▶ _PROBLEM_:
If a line in the data below contains "none", copy it.

** Opening PROVIDED MATERIAL block **

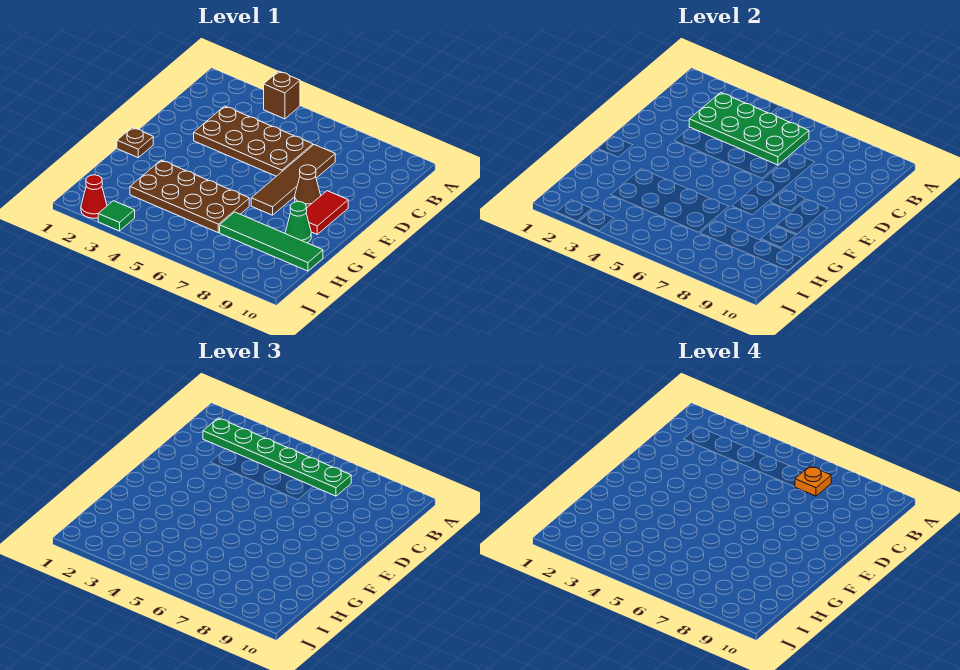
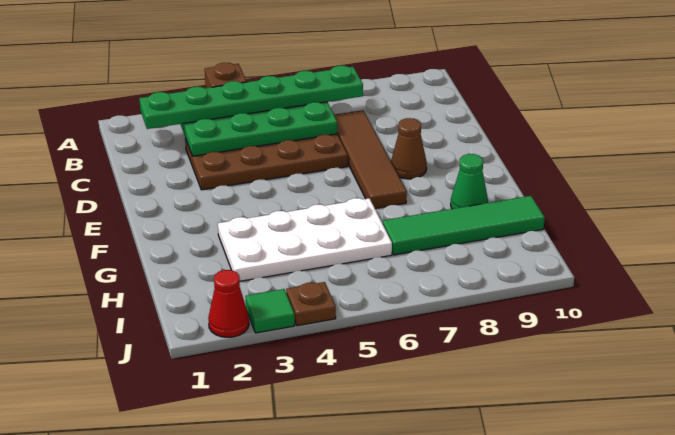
orange plate B7 level 4 -> none
red tile E9:F9 level 1 -> none
brown plate F1 level 1 -> brown plate J4 level 1
brown plate G3:H6 level 1 -> white plate G3:H6 level 1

** Closing PROVIDED MATERIAL block **

▶ _ANSWER BOX_:
orange plate B7 level 4 -> none
red tile E9:F9 level 1 -> none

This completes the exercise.